**Problem to work on:** Output the number of lines in the entries below with the string "apple" in them, and nothing further.

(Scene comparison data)
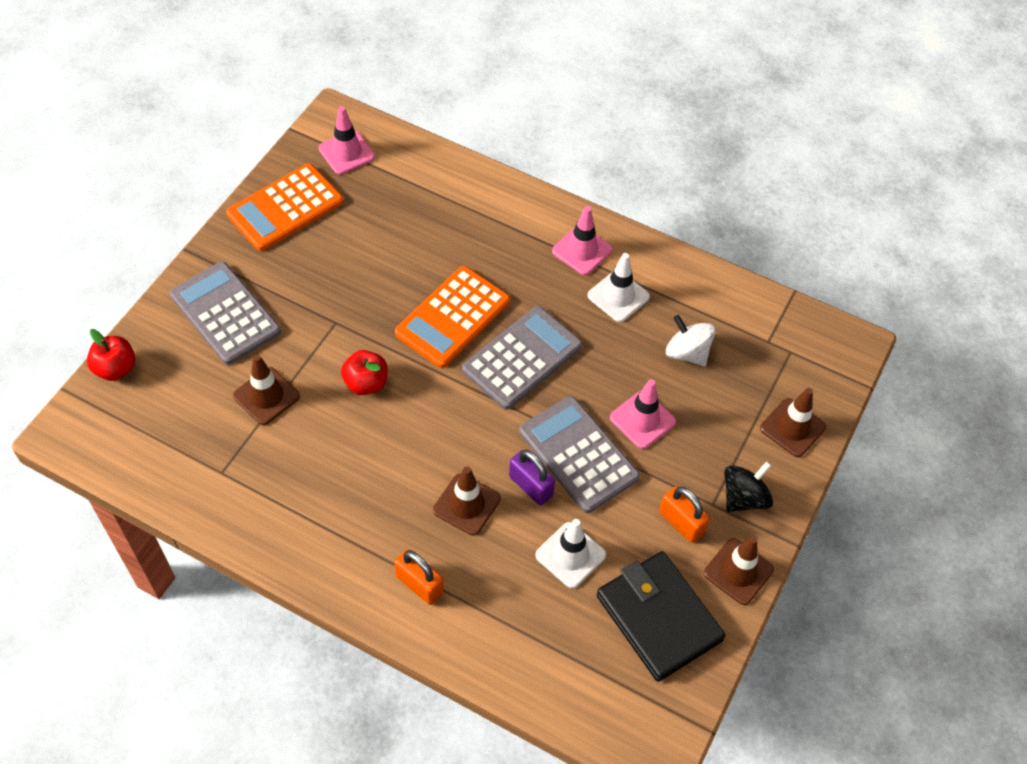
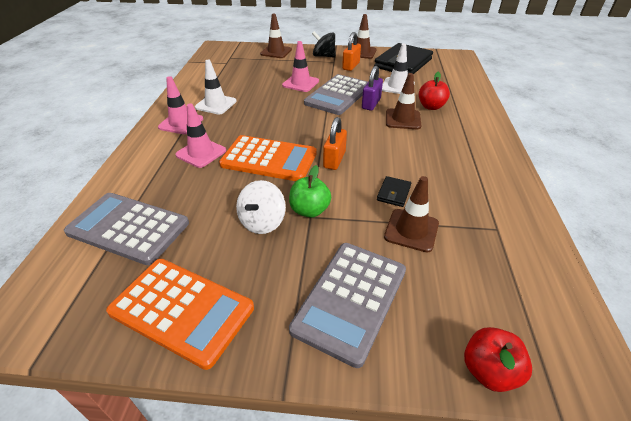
camera: 110 degrees left, 15 degrees down
(325, 410) = (393, 193): none -> black wallet
(344, 324) = (309, 210): none -> green apple
(346, 153) = (80, 287): pink traffic cone -> pink traffic cone (201, 153)
(366, 383) = (355, 181): red apple -> red apple (431, 107)
(419, 584) = (465, 121): orange padlock -> orange padlock (334, 160)
(522, 358) = (285, 125): grey calculator -> grey calculator (128, 228)
(687, 353) = (247, 79): white spinning top -> white spinning top (262, 222)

**Task solution:** 2